What you are asked to do - Your task is to return the listing below word for word, without any of its images.

Data excerpts -
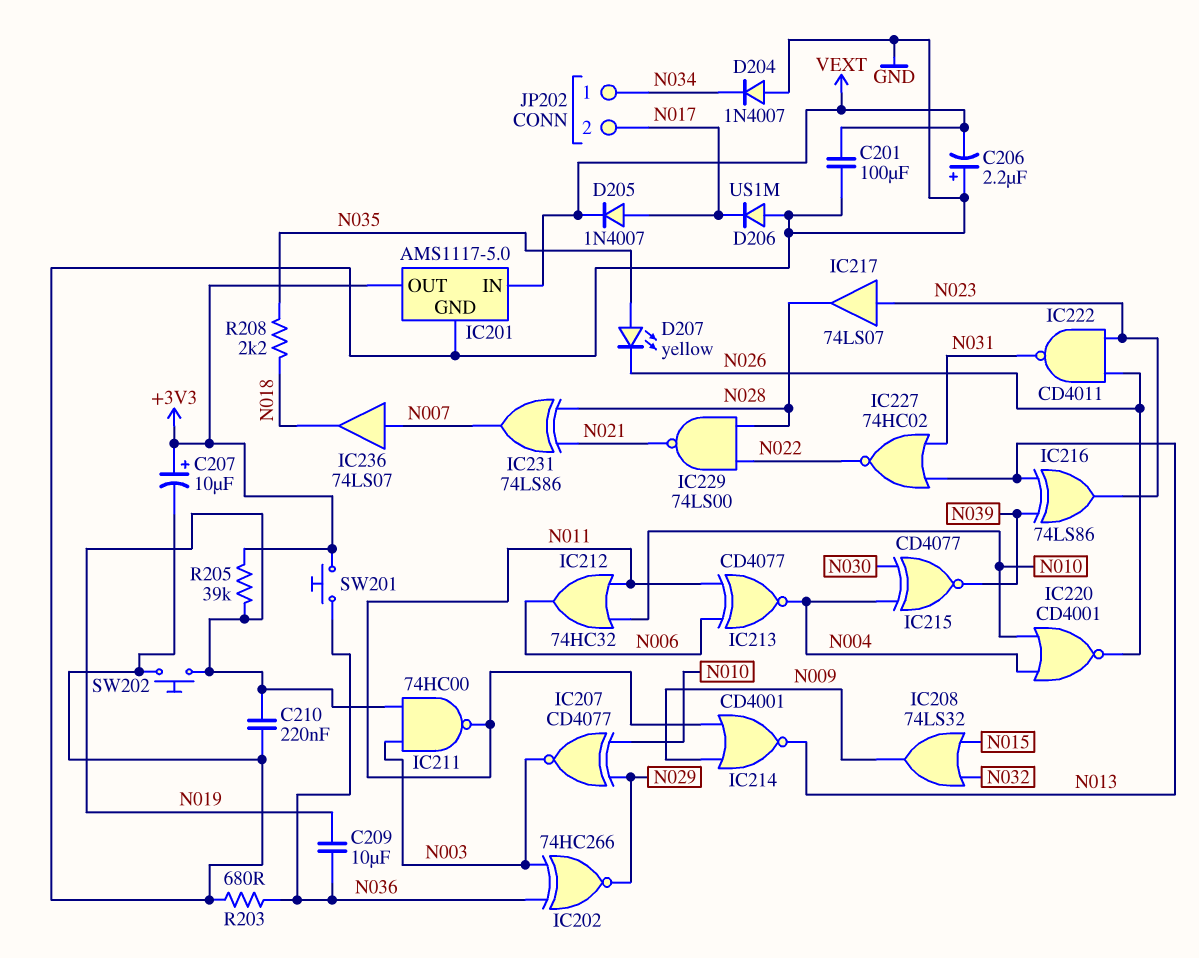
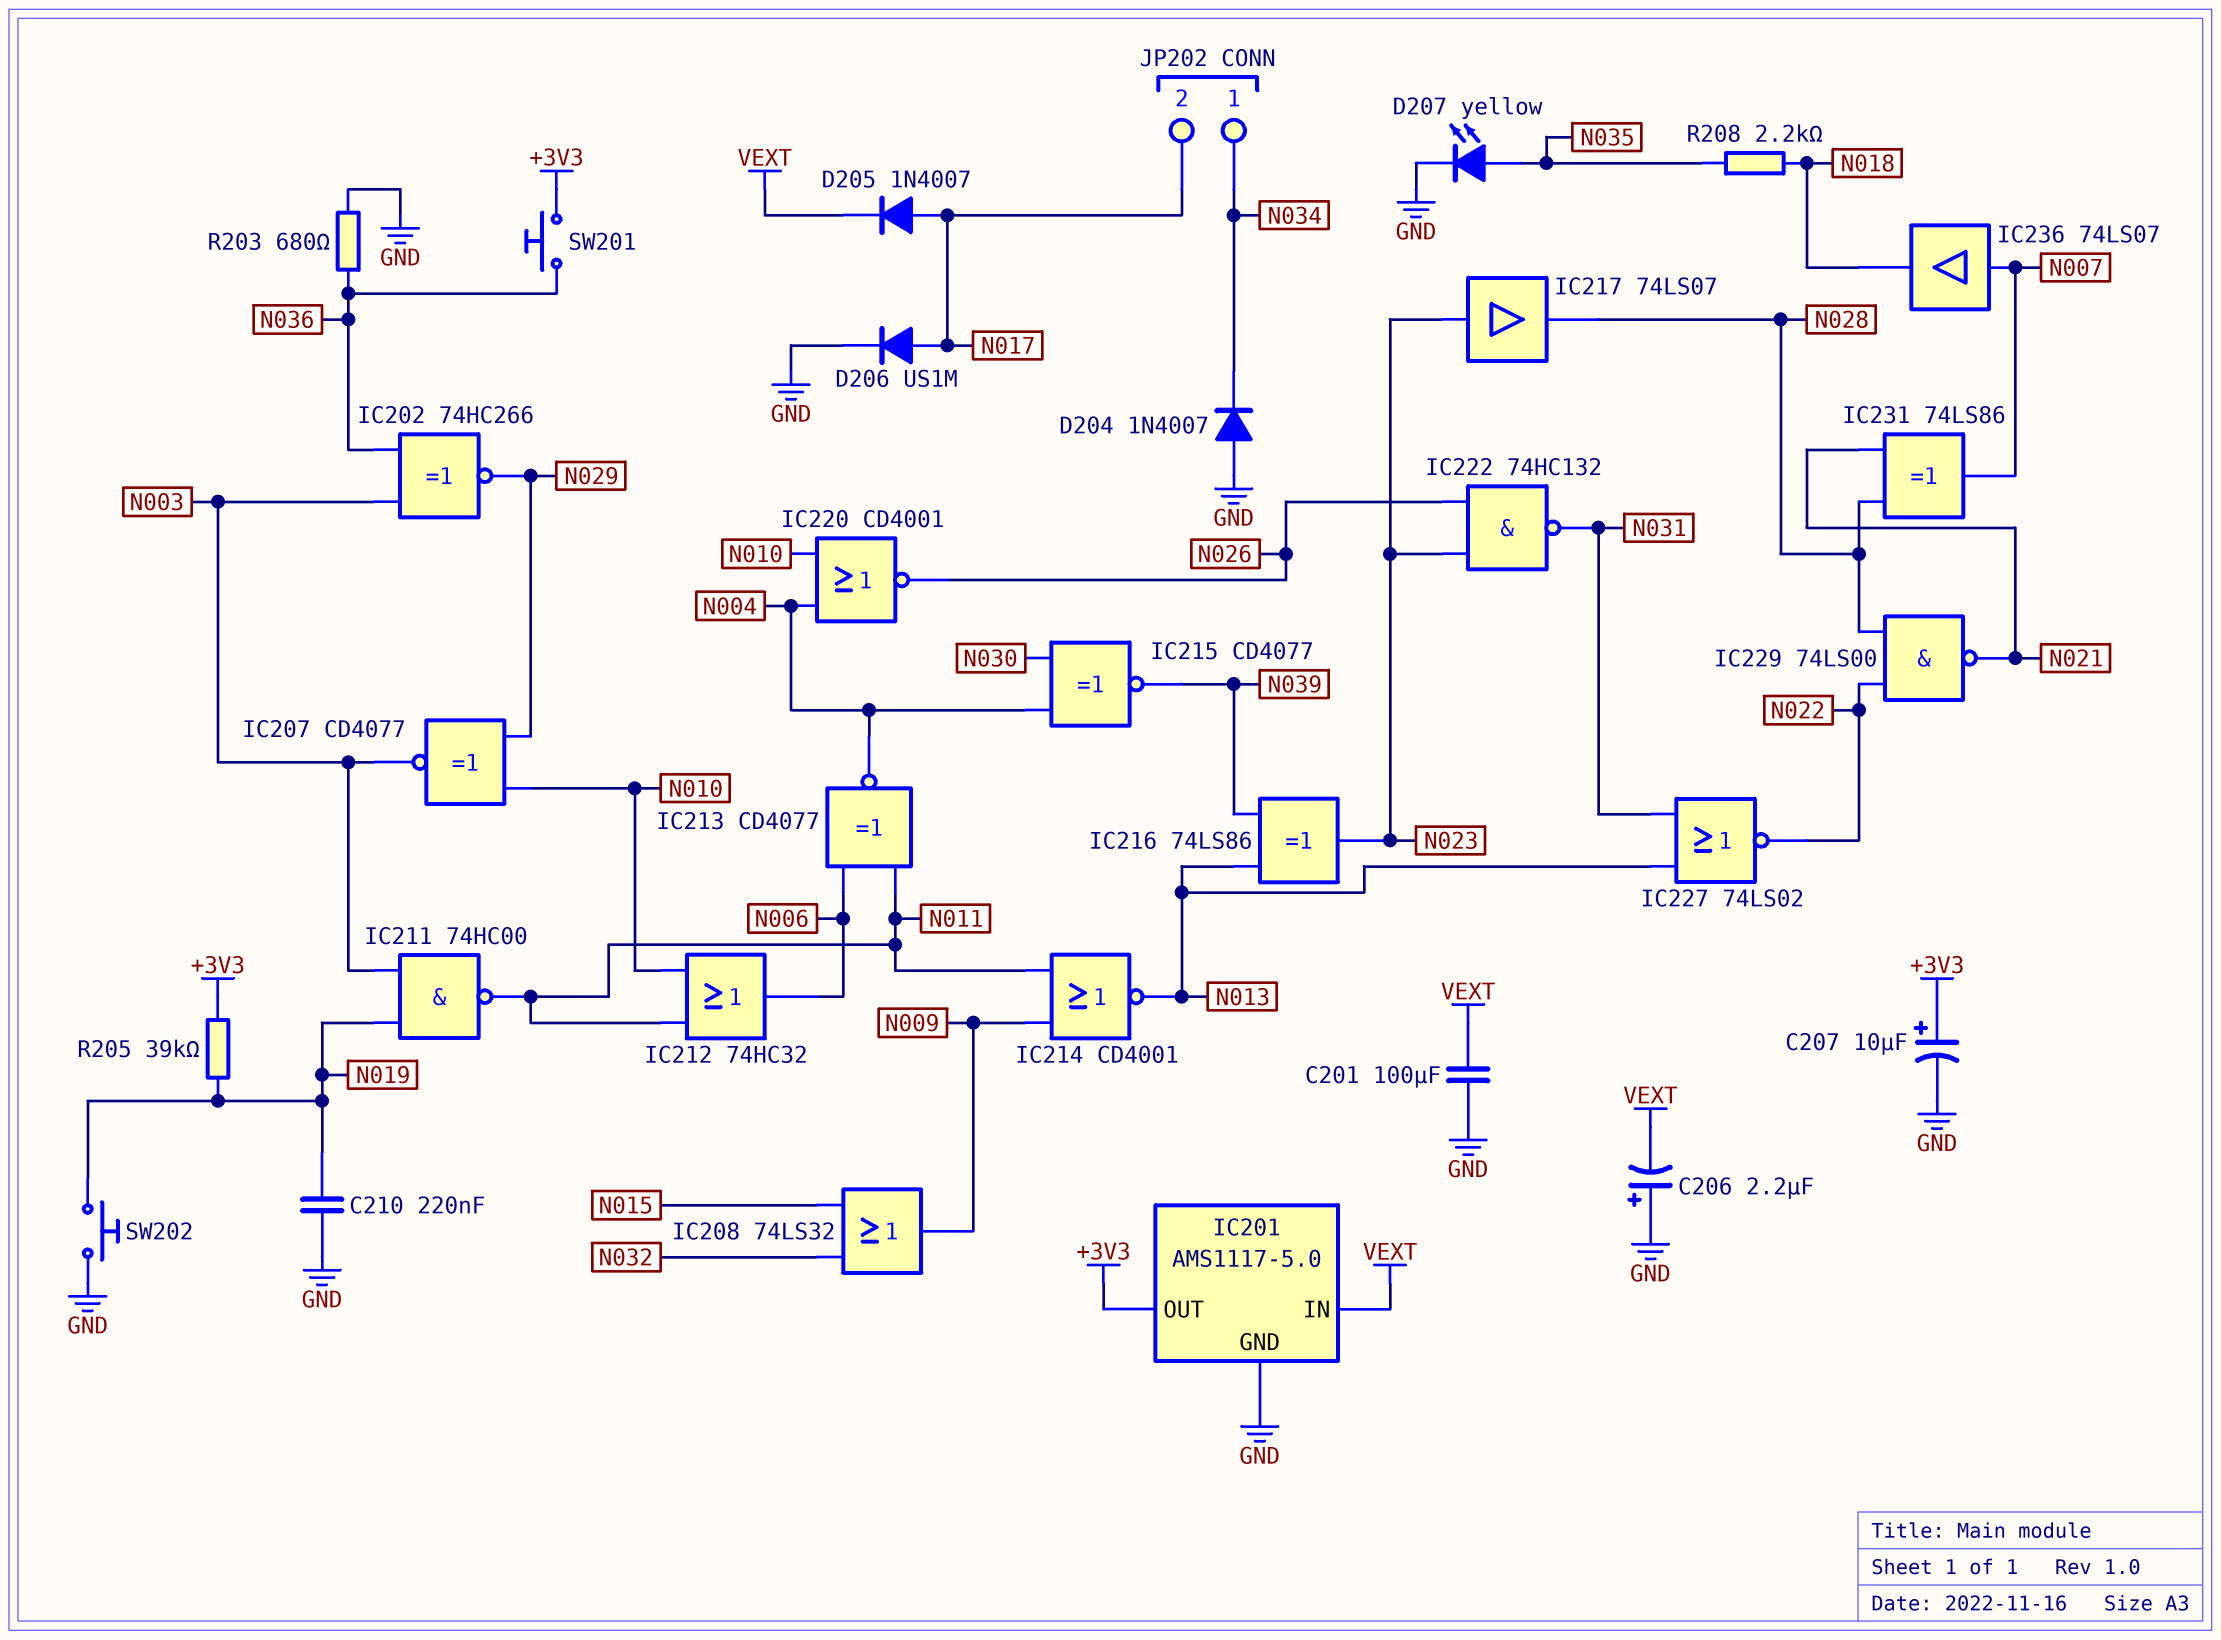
C209: 10uF (N019, N036) -> none
D206: diode US1M (A GND, K N017) -> diode US1M (A N017, K GND)
D207: LED yellow (A N035, K N026) -> LED yellow (A N035, K GND)
IC222: NAND CD4011 (in N023, in N026, out N031) -> NAND 74HC132 (in N023, in N026, out N031)
IC227: NOR 74HC02 (in N013, in N031, out N022) -> NOR 74LS02 (in N013, in N031, out N022)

Written reply -
C209: 10uF (N019, N036) -> none
D206: diode US1M (A GND, K N017) -> diode US1M (A N017, K GND)
D207: LED yellow (A N035, K N026) -> LED yellow (A N035, K GND)
IC222: NAND CD4011 (in N023, in N026, out N031) -> NAND 74HC132 (in N023, in N026, out N031)
IC227: NOR 74HC02 (in N013, in N031, out N022) -> NOR 74LS02 (in N013, in N031, out N022)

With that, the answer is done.